## TASK STATEMENT
The records that follow must be repeated exactly, line by line.

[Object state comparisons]

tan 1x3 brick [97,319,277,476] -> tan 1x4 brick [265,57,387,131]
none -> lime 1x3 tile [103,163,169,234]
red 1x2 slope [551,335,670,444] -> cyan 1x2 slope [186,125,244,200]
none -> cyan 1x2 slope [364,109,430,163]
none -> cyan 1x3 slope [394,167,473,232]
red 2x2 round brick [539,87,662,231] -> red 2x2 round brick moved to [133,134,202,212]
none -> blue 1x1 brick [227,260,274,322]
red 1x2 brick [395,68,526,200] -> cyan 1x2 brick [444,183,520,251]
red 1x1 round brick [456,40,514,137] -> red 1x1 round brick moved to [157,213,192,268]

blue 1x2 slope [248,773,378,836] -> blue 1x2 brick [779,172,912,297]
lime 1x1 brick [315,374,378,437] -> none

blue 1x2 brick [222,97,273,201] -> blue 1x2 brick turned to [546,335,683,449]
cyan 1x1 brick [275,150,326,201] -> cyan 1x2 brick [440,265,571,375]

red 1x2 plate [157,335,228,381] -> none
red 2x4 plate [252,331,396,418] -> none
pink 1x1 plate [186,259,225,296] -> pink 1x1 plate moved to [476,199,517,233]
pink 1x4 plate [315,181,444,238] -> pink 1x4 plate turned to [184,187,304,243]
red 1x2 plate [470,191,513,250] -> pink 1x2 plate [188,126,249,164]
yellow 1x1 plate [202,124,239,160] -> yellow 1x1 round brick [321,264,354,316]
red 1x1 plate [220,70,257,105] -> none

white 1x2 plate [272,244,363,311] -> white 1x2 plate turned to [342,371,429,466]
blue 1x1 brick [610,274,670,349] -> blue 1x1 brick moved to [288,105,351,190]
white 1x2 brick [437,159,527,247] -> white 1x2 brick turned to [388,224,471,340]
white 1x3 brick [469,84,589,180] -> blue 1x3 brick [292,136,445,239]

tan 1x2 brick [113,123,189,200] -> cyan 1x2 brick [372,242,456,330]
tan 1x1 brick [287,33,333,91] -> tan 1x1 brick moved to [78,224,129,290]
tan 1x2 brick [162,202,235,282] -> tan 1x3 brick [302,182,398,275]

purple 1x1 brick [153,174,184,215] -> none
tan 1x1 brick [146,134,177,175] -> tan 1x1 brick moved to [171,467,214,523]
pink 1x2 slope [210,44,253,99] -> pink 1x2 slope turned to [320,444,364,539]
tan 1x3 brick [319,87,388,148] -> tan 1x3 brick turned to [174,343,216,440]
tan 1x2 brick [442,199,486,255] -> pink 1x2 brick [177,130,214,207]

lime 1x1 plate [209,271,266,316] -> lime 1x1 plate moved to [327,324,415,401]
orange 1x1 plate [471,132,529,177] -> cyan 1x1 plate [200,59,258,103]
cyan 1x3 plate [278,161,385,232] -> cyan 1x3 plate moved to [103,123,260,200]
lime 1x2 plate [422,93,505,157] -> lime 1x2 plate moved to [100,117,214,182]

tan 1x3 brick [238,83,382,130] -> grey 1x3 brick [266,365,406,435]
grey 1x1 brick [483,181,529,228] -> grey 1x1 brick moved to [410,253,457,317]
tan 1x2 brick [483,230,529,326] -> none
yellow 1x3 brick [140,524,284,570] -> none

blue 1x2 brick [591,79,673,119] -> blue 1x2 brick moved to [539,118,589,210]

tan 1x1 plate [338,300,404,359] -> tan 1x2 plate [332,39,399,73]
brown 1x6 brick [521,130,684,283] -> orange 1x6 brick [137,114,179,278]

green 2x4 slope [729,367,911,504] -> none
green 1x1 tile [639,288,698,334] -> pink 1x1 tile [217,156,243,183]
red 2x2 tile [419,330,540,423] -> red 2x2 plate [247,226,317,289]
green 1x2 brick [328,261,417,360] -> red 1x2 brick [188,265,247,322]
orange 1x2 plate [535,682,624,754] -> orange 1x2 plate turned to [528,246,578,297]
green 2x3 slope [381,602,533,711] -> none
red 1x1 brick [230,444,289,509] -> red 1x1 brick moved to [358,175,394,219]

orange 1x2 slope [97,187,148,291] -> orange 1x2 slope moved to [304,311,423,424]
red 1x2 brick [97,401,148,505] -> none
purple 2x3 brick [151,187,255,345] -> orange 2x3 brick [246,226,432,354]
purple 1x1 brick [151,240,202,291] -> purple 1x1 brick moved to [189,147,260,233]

## YOUR RESPONSE
tan 1x3 brick [97,319,277,476] -> tan 1x4 brick [265,57,387,131]
none -> lime 1x3 tile [103,163,169,234]
red 1x2 slope [551,335,670,444] -> cyan 1x2 slope [186,125,244,200]
none -> cyan 1x2 slope [364,109,430,163]
none -> cyan 1x3 slope [394,167,473,232]
red 2x2 round brick [539,87,662,231] -> red 2x2 round brick moved to [133,134,202,212]
none -> blue 1x1 brick [227,260,274,322]
red 1x2 brick [395,68,526,200] -> cyan 1x2 brick [444,183,520,251]
red 1x1 round brick [456,40,514,137] -> red 1x1 round brick moved to [157,213,192,268]

blue 1x2 slope [248,773,378,836] -> blue 1x2 brick [779,172,912,297]
lime 1x1 brick [315,374,378,437] -> none

blue 1x2 brick [222,97,273,201] -> blue 1x2 brick turned to [546,335,683,449]
cyan 1x1 brick [275,150,326,201] -> cyan 1x2 brick [440,265,571,375]

red 1x2 plate [157,335,228,381] -> none
red 2x4 plate [252,331,396,418] -> none
pink 1x1 plate [186,259,225,296] -> pink 1x1 plate moved to [476,199,517,233]
pink 1x4 plate [315,181,444,238] -> pink 1x4 plate turned to [184,187,304,243]
red 1x2 plate [470,191,513,250] -> pink 1x2 plate [188,126,249,164]
yellow 1x1 plate [202,124,239,160] -> yellow 1x1 round brick [321,264,354,316]
red 1x1 plate [220,70,257,105] -> none

white 1x2 plate [272,244,363,311] -> white 1x2 plate turned to [342,371,429,466]
blue 1x1 brick [610,274,670,349] -> blue 1x1 brick moved to [288,105,351,190]
white 1x2 brick [437,159,527,247] -> white 1x2 brick turned to [388,224,471,340]
white 1x3 brick [469,84,589,180] -> blue 1x3 brick [292,136,445,239]

tan 1x2 brick [113,123,189,200] -> cyan 1x2 brick [372,242,456,330]
tan 1x1 brick [287,33,333,91] -> tan 1x1 brick moved to [78,224,129,290]
tan 1x2 brick [162,202,235,282] -> tan 1x3 brick [302,182,398,275]

purple 1x1 brick [153,174,184,215] -> none
tan 1x1 brick [146,134,177,175] -> tan 1x1 brick moved to [171,467,214,523]
pink 1x2 slope [210,44,253,99] -> pink 1x2 slope turned to [320,444,364,539]
tan 1x3 brick [319,87,388,148] -> tan 1x3 brick turned to [174,343,216,440]
tan 1x2 brick [442,199,486,255] -> pink 1x2 brick [177,130,214,207]

lime 1x1 plate [209,271,266,316] -> lime 1x1 plate moved to [327,324,415,401]
orange 1x1 plate [471,132,529,177] -> cyan 1x1 plate [200,59,258,103]
cyan 1x3 plate [278,161,385,232] -> cyan 1x3 plate moved to [103,123,260,200]
lime 1x2 plate [422,93,505,157] -> lime 1x2 plate moved to [100,117,214,182]

tan 1x3 brick [238,83,382,130] -> grey 1x3 brick [266,365,406,435]
grey 1x1 brick [483,181,529,228] -> grey 1x1 brick moved to [410,253,457,317]
tan 1x2 brick [483,230,529,326] -> none
yellow 1x3 brick [140,524,284,570] -> none

blue 1x2 brick [591,79,673,119] -> blue 1x2 brick moved to [539,118,589,210]

tan 1x1 plate [338,300,404,359] -> tan 1x2 plate [332,39,399,73]
brown 1x6 brick [521,130,684,283] -> orange 1x6 brick [137,114,179,278]

green 2x4 slope [729,367,911,504] -> none
green 1x1 tile [639,288,698,334] -> pink 1x1 tile [217,156,243,183]
red 2x2 tile [419,330,540,423] -> red 2x2 plate [247,226,317,289]
green 1x2 brick [328,261,417,360] -> red 1x2 brick [188,265,247,322]
orange 1x2 plate [535,682,624,754] -> orange 1x2 plate turned to [528,246,578,297]
green 2x3 slope [381,602,533,711] -> none
red 1x1 brick [230,444,289,509] -> red 1x1 brick moved to [358,175,394,219]

orange 1x2 slope [97,187,148,291] -> orange 1x2 slope moved to [304,311,423,424]
red 1x2 brick [97,401,148,505] -> none
purple 2x3 brick [151,187,255,345] -> orange 2x3 brick [246,226,432,354]
purple 1x1 brick [151,240,202,291] -> purple 1x1 brick moved to [189,147,260,233]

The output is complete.